/---
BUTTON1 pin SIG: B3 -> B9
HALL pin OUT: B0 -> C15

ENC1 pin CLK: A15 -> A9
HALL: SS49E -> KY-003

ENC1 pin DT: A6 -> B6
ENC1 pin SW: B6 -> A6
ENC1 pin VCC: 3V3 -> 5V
\---
/---
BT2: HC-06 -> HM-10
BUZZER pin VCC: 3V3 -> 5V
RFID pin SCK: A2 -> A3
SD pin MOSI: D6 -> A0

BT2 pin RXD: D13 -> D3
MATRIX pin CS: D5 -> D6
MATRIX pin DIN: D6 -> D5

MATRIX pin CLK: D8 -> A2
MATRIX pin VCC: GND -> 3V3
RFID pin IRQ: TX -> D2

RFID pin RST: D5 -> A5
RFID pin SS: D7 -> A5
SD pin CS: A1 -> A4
\---
/---
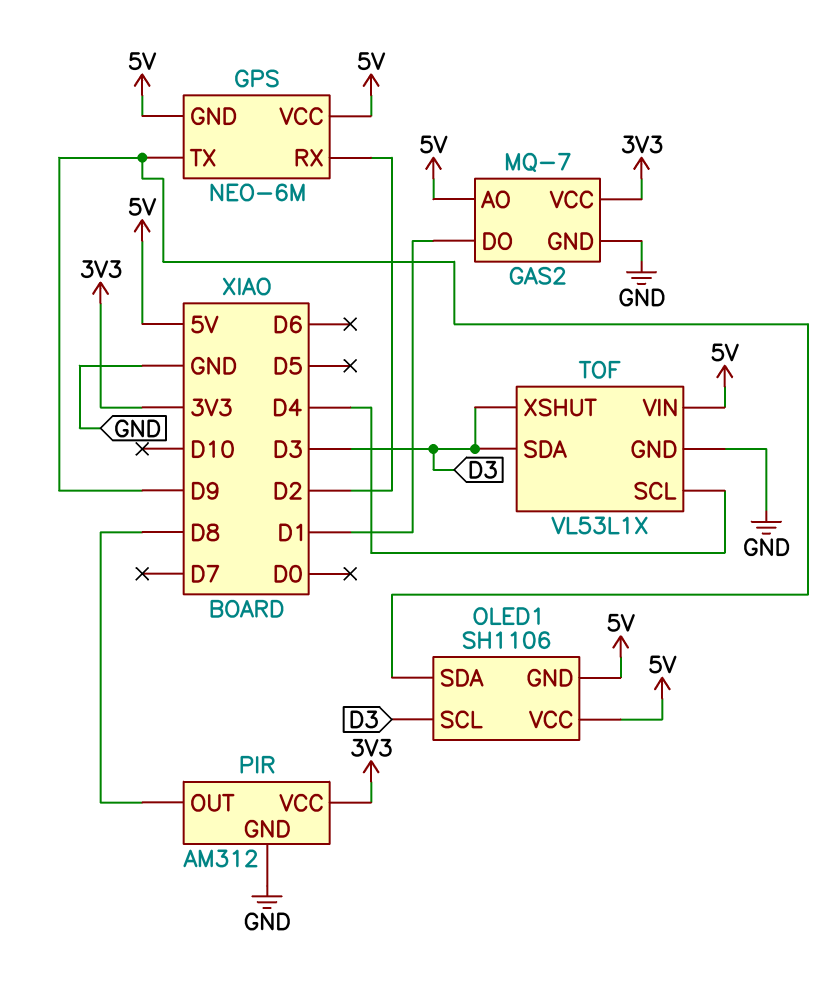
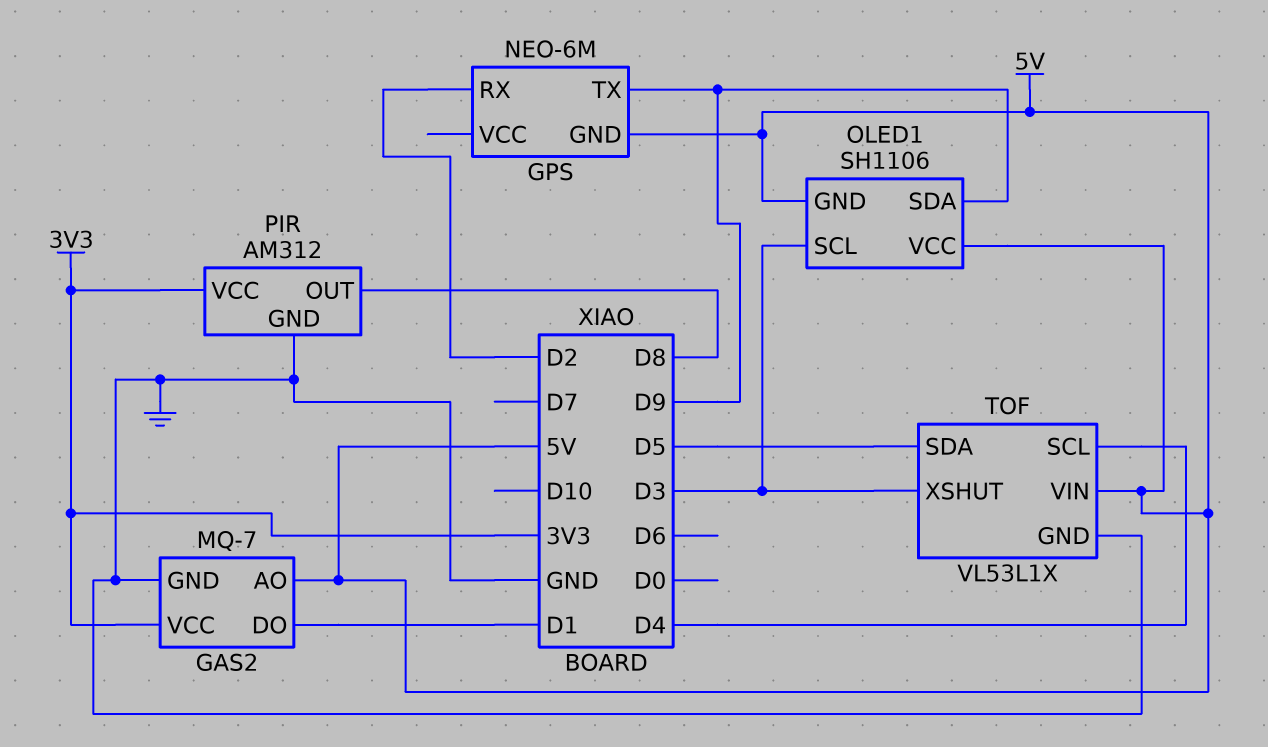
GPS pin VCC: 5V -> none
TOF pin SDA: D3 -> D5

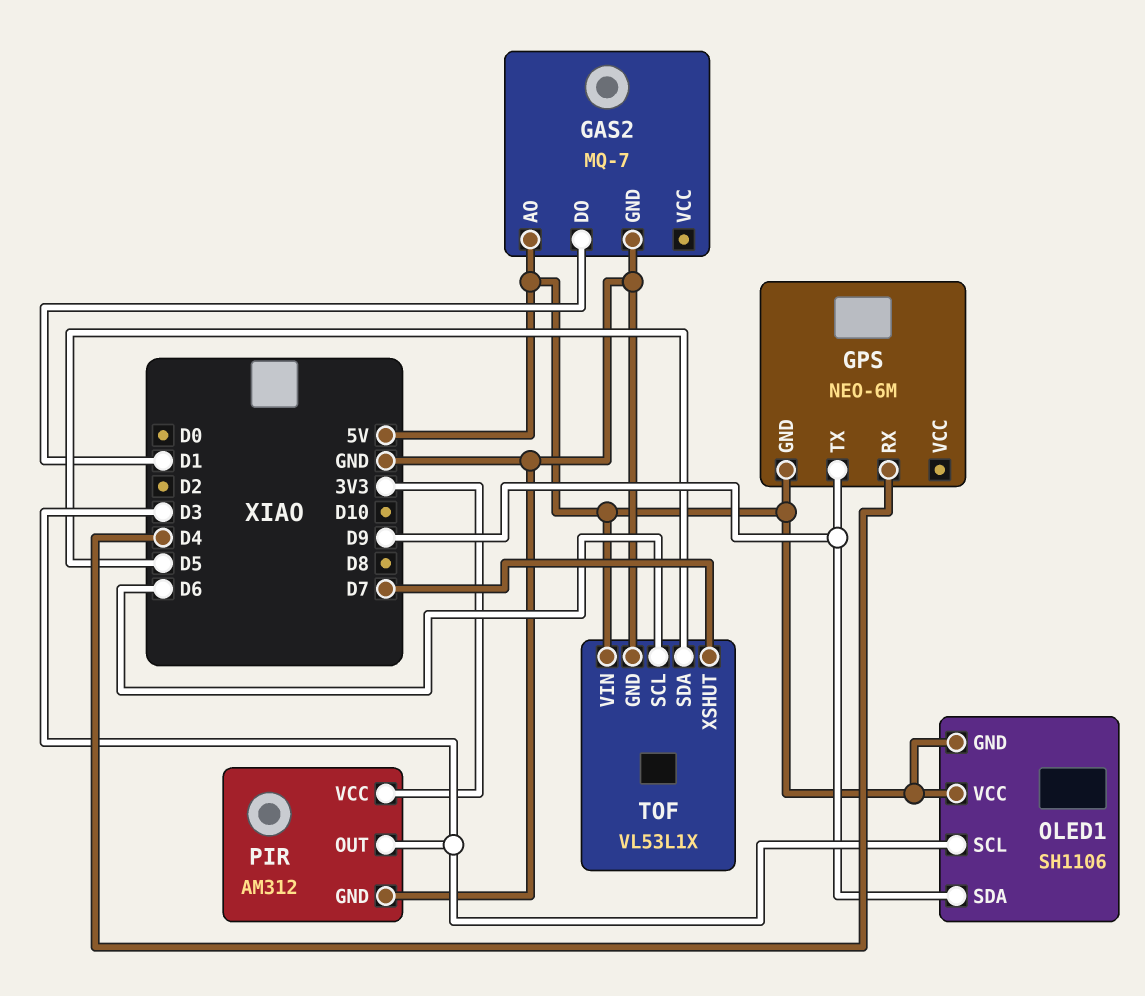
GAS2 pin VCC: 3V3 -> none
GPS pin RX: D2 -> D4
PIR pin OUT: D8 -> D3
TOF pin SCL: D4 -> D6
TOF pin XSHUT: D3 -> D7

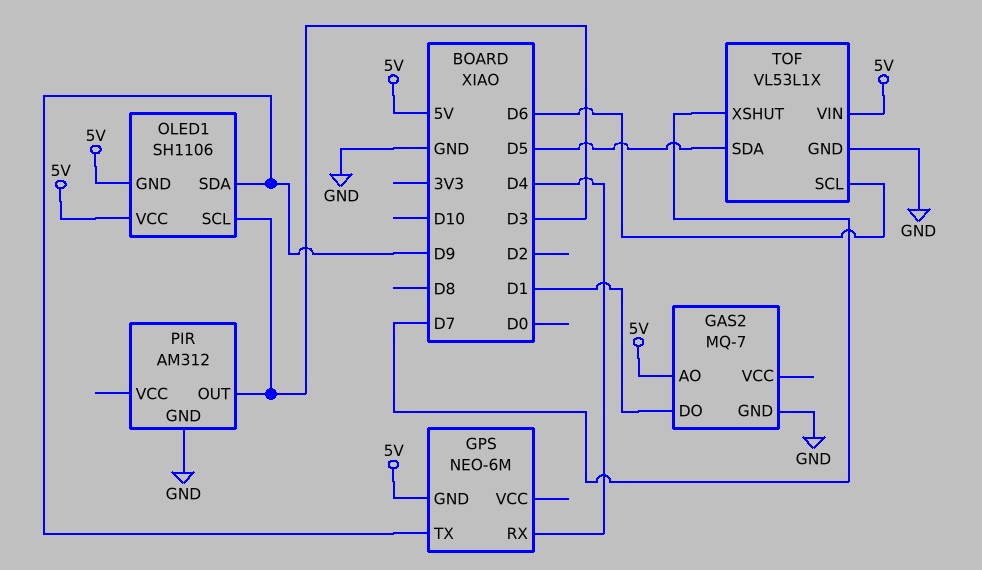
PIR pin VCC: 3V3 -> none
\---
(What to produce) The lines above from the one with "BUTTON1 pin SIG: B3 -> B9" through the one with "ENC1 pin VCC: 3V3 -> 5V" are to be duplicated exactly, ends included, with nothing added.

(Written response)
BUTTON1 pin SIG: B3 -> B9
HALL pin OUT: B0 -> C15

ENC1 pin CLK: A15 -> A9
HALL: SS49E -> KY-003

ENC1 pin DT: A6 -> B6
ENC1 pin SW: B6 -> A6
ENC1 pin VCC: 3V3 -> 5V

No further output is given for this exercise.